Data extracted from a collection
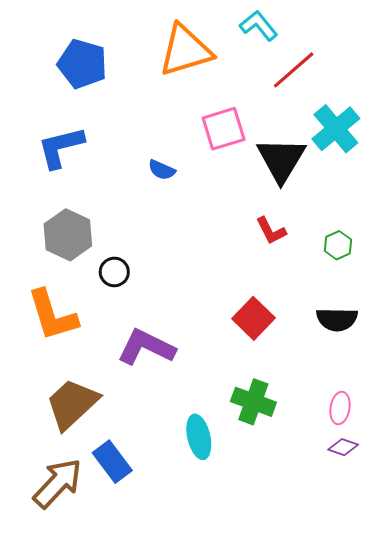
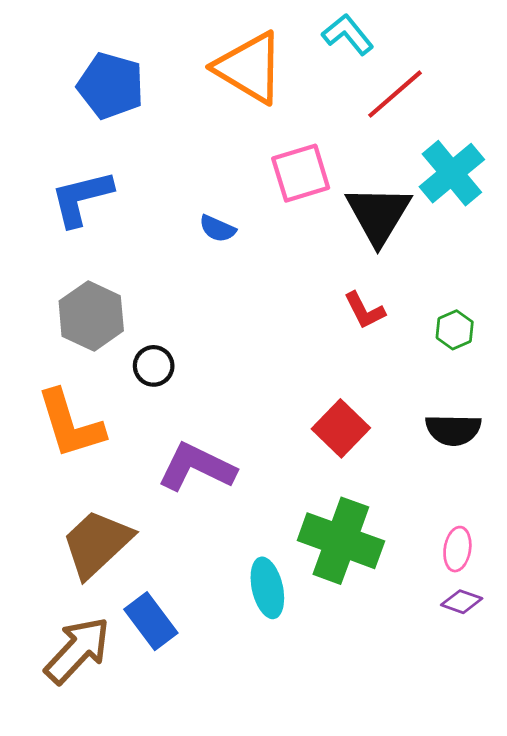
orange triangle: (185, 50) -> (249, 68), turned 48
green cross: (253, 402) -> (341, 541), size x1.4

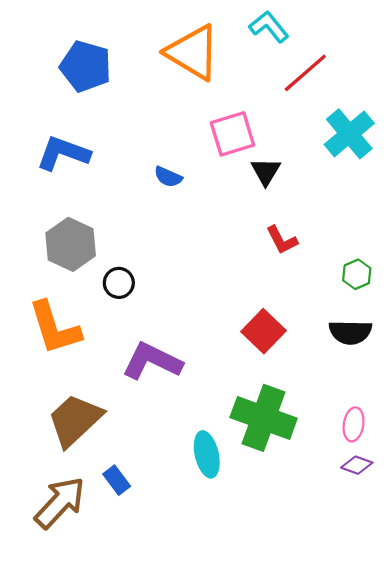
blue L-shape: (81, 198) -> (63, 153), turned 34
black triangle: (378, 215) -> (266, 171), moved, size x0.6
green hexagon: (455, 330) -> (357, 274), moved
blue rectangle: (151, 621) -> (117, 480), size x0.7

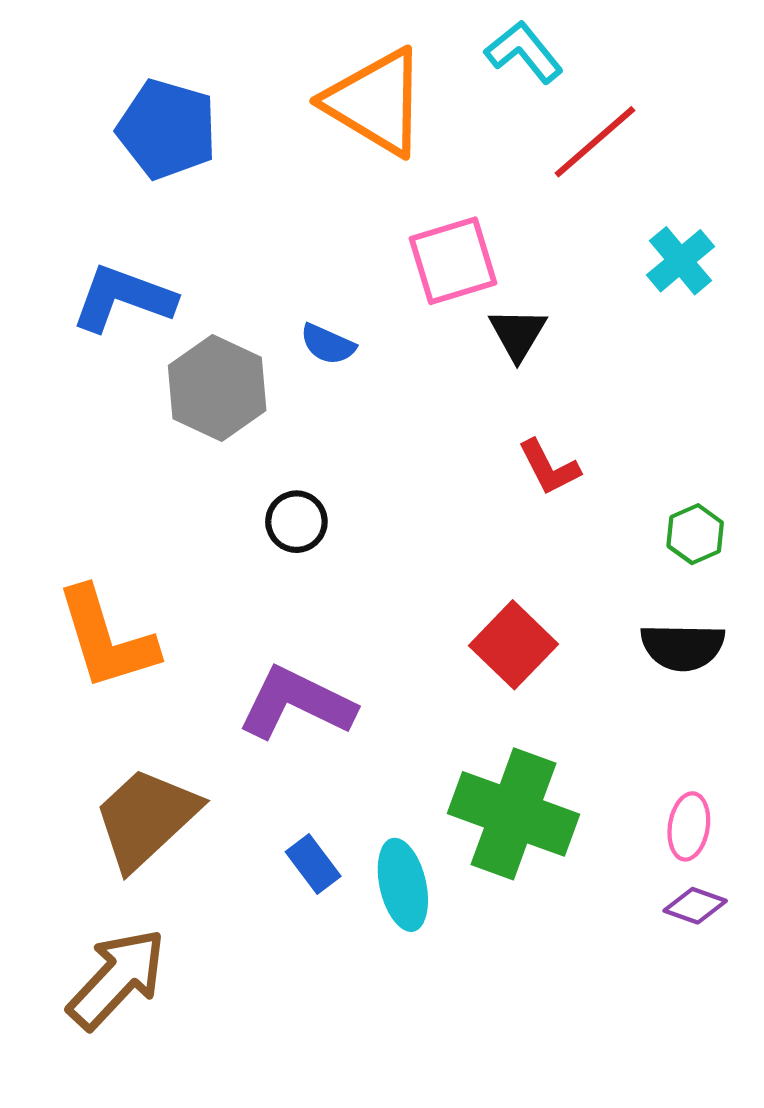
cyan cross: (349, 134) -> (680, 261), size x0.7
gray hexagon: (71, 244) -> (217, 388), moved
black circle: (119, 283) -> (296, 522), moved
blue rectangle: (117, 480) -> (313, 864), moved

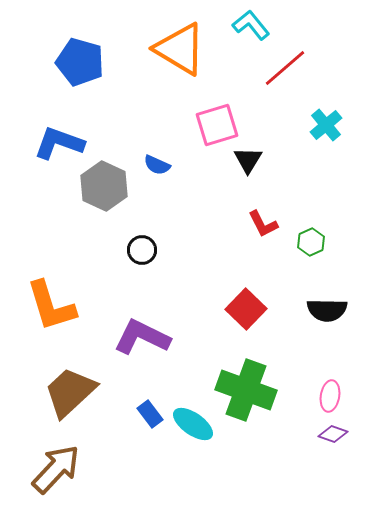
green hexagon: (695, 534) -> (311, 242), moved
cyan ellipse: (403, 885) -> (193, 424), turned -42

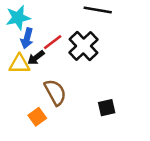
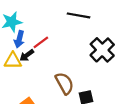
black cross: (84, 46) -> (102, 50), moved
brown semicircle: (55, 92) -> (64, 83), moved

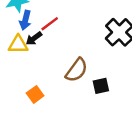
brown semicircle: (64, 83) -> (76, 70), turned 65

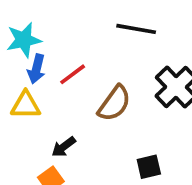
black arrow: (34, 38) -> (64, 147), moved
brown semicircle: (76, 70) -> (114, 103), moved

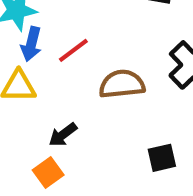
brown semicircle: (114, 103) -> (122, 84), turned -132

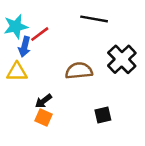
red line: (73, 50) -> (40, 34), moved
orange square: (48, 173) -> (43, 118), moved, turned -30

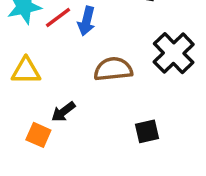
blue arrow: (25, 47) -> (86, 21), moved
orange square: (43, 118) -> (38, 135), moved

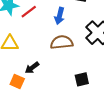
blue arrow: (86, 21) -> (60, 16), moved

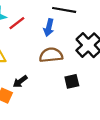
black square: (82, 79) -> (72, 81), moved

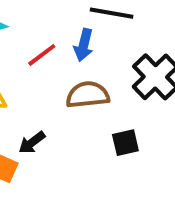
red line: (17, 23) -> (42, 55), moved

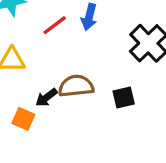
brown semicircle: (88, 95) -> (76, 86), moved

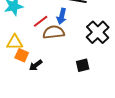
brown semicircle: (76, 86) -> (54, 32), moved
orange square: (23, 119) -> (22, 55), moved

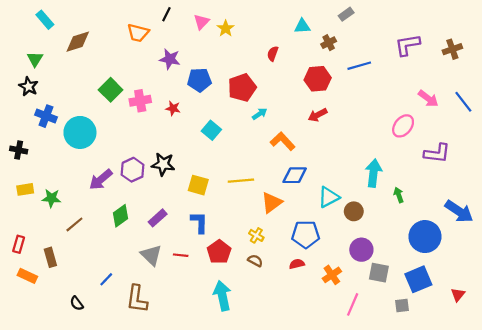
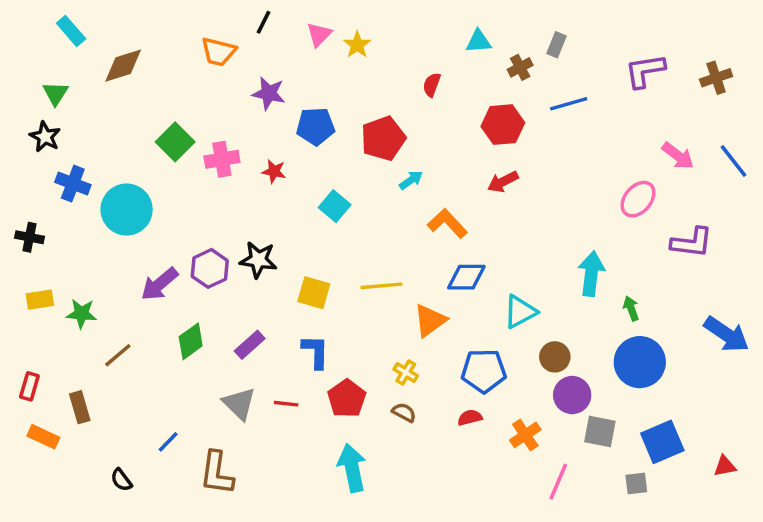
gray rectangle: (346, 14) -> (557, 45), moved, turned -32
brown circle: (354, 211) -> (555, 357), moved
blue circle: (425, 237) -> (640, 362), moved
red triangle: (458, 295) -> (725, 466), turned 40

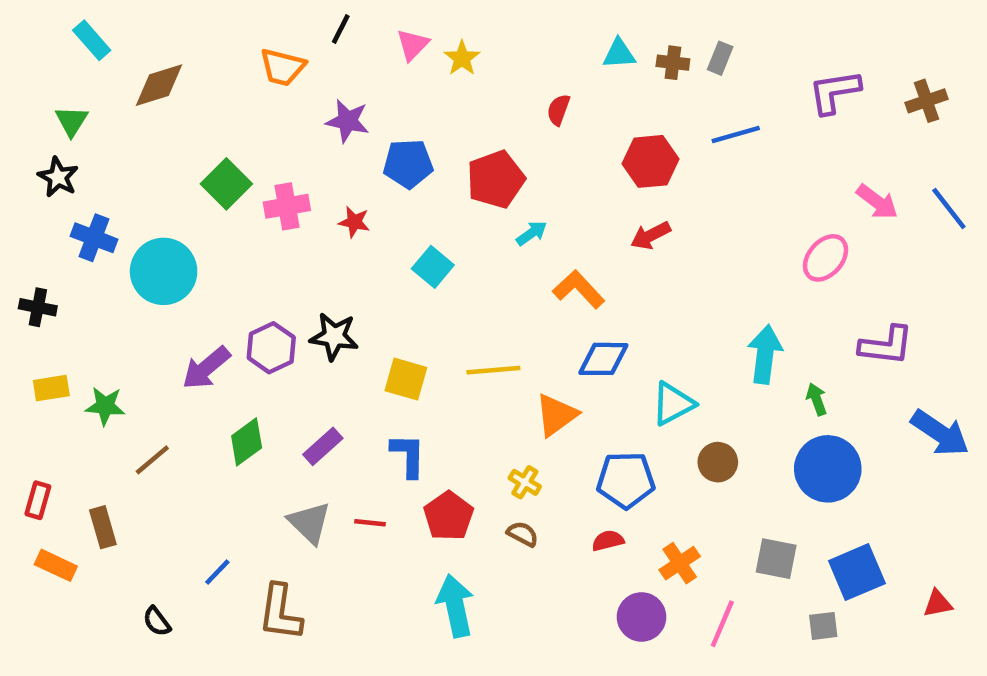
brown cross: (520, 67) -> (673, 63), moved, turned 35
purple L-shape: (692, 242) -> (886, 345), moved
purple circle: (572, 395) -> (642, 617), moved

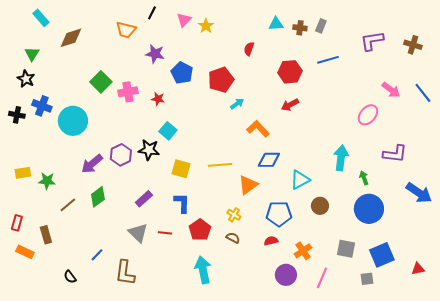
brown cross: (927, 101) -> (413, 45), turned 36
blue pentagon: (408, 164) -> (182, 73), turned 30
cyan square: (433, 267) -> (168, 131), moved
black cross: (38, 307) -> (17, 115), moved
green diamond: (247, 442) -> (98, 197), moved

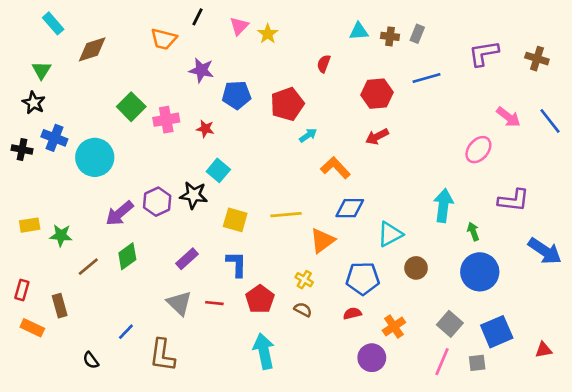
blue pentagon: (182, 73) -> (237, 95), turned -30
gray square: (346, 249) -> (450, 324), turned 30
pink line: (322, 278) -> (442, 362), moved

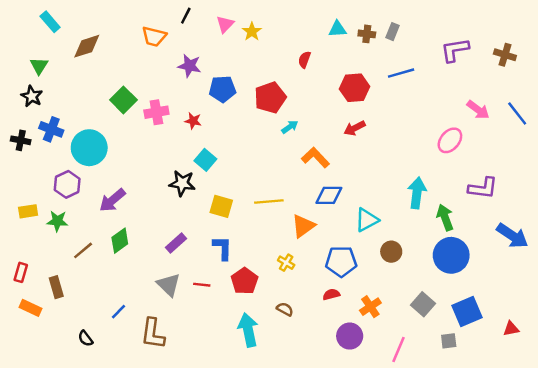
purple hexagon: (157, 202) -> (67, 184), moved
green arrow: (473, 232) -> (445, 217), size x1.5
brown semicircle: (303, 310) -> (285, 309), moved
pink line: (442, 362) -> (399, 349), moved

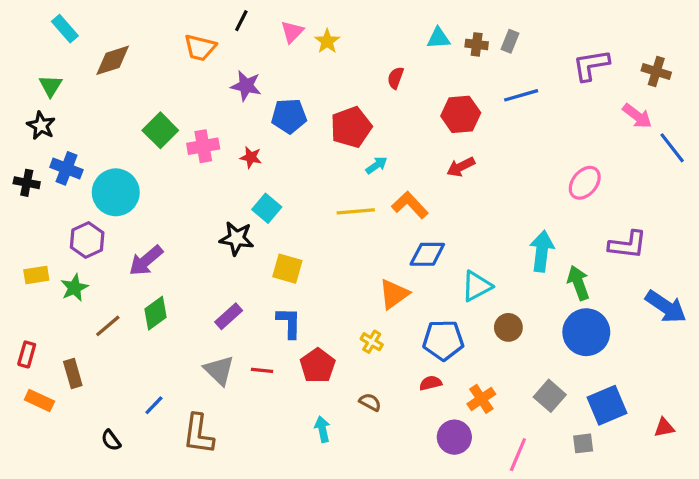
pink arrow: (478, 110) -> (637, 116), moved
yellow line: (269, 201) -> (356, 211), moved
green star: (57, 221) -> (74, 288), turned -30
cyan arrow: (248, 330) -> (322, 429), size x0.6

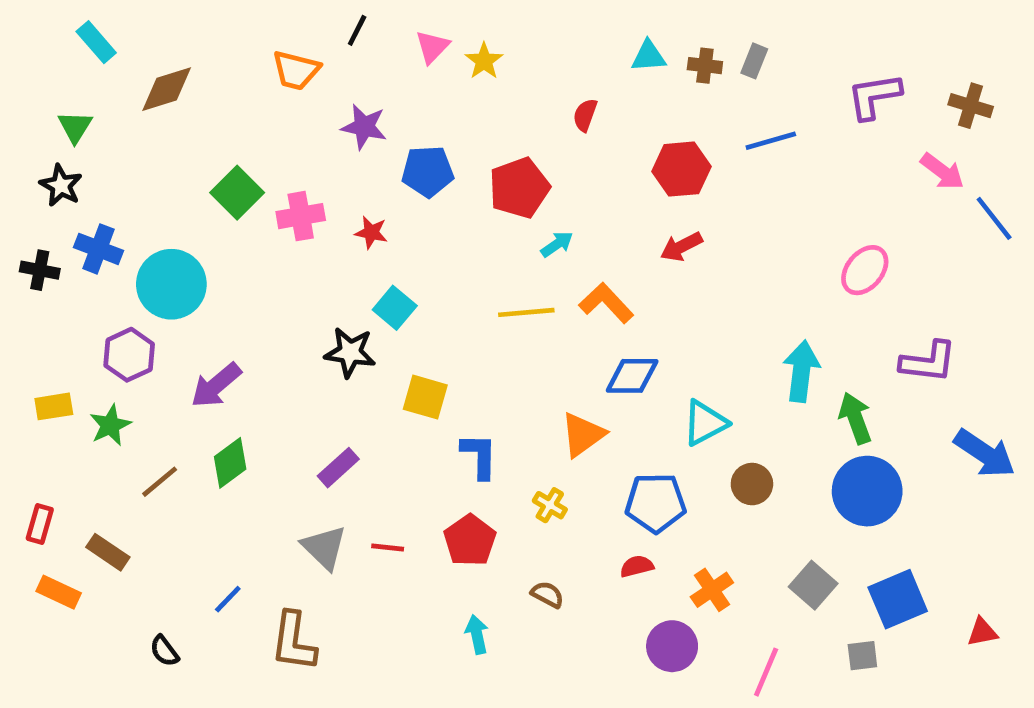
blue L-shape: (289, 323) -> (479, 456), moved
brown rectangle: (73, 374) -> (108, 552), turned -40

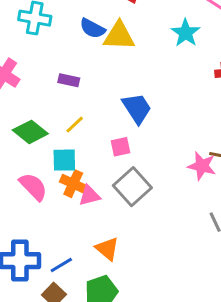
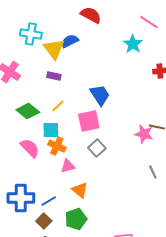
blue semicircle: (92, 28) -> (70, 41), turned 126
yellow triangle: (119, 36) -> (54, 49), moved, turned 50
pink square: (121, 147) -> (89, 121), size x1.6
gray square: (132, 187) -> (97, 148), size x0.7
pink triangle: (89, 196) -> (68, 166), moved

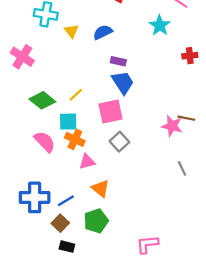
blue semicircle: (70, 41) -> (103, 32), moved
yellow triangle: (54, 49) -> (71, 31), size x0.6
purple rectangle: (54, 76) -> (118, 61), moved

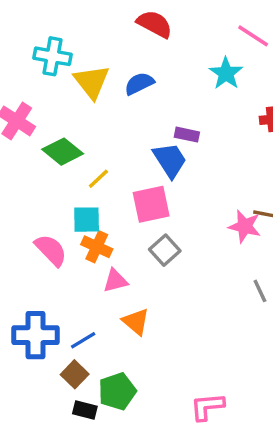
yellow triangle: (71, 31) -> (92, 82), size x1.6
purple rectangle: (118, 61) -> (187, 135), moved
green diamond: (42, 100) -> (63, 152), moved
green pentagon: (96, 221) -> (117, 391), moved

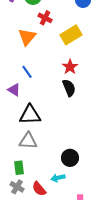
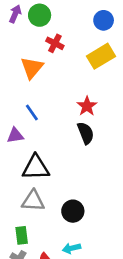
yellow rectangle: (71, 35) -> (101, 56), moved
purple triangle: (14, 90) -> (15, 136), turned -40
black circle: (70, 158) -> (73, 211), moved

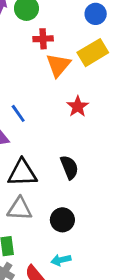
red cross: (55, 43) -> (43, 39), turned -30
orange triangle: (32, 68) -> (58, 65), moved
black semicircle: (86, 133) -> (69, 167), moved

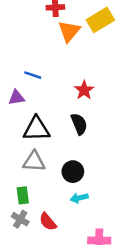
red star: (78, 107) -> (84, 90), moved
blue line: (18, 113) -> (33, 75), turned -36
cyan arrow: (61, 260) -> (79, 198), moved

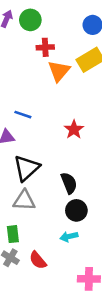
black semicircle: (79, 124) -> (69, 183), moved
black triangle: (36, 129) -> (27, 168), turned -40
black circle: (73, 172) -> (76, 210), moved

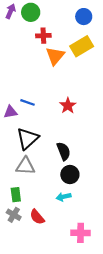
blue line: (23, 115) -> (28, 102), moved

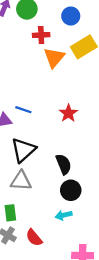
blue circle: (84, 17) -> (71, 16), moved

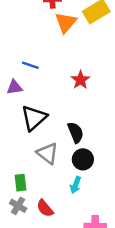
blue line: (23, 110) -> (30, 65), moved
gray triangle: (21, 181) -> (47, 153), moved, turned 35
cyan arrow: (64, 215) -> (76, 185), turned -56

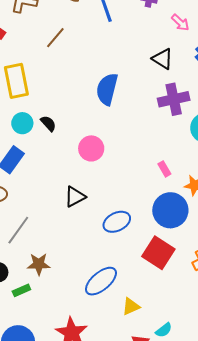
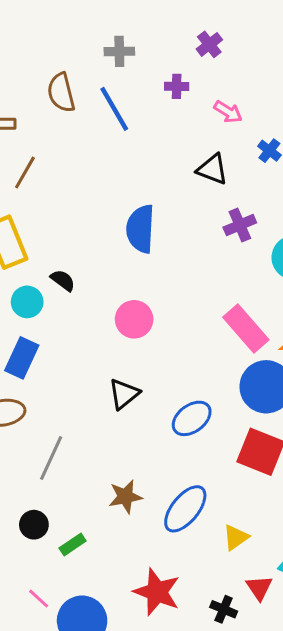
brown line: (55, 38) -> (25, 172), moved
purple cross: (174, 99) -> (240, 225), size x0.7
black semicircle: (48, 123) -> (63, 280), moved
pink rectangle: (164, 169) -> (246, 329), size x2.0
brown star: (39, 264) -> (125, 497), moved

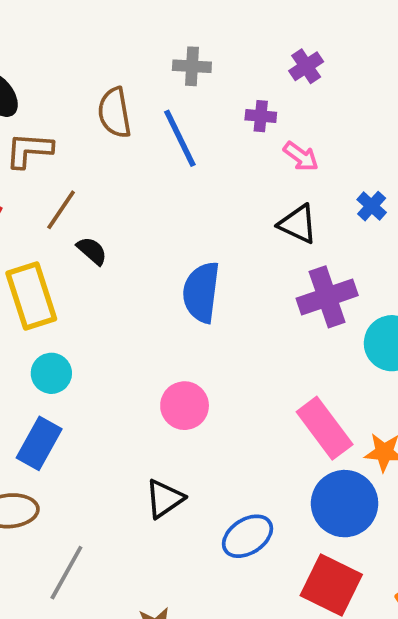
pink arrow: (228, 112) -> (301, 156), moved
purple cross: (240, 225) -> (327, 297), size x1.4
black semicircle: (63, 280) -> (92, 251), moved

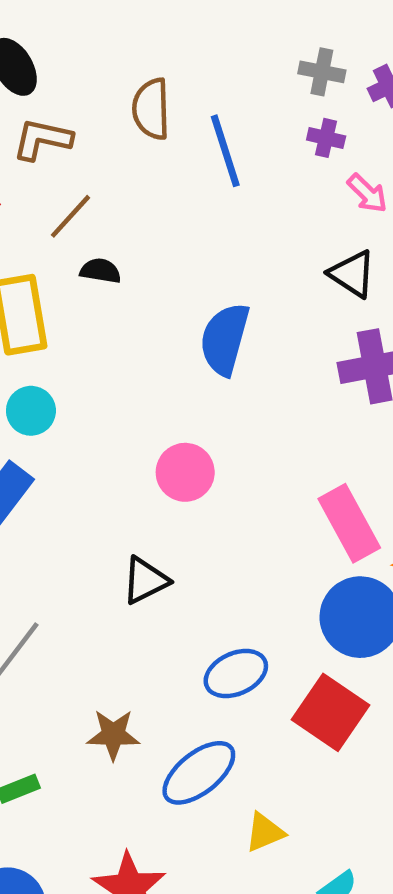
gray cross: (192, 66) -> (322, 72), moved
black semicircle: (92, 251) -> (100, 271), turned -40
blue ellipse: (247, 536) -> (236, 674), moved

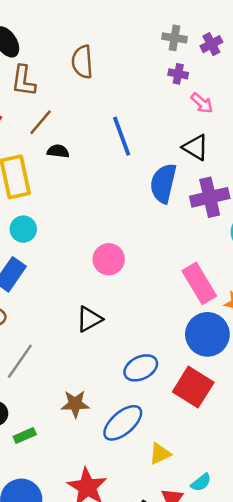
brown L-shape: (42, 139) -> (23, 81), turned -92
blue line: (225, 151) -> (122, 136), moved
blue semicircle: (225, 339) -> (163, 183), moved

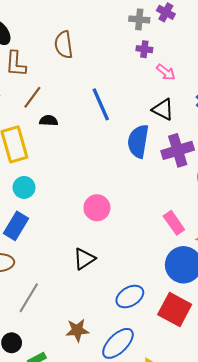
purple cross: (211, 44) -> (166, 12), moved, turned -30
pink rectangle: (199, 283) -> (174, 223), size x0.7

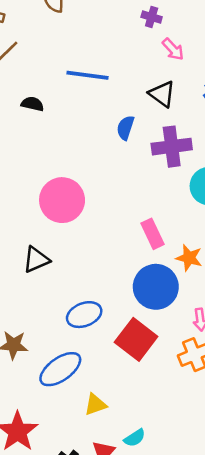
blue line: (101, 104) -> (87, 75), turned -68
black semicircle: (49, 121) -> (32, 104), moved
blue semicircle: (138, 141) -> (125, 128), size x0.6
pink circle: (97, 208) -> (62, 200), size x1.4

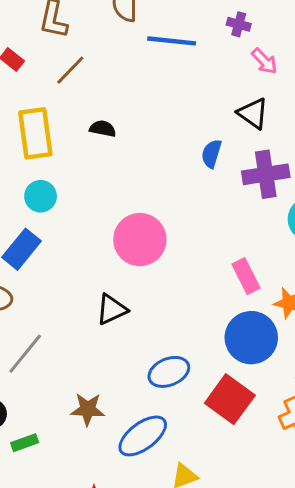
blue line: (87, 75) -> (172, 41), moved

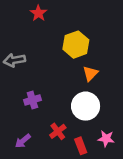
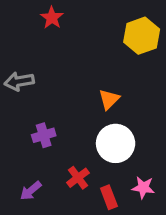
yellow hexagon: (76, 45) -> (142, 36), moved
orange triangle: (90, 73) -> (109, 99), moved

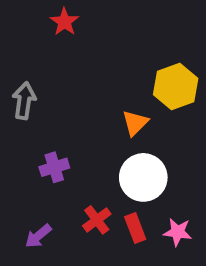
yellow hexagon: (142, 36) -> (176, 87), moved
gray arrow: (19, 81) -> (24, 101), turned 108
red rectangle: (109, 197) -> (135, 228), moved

- Try it
How would the lines above read from the one with "purple hexagon: (157, 202)" to the one with "green star: (57, 221)", inclusive, with no pictures? Write them out exactly.

- Problem solution
purple hexagon: (157, 202) -> (67, 184), moved
green arrow: (473, 232) -> (445, 217), size x1.5
brown semicircle: (303, 310) -> (285, 309), moved
pink line: (442, 362) -> (399, 349), moved

pink arrow: (478, 110) -> (637, 116), moved
yellow line: (269, 201) -> (356, 211), moved
green star: (57, 221) -> (74, 288), turned -30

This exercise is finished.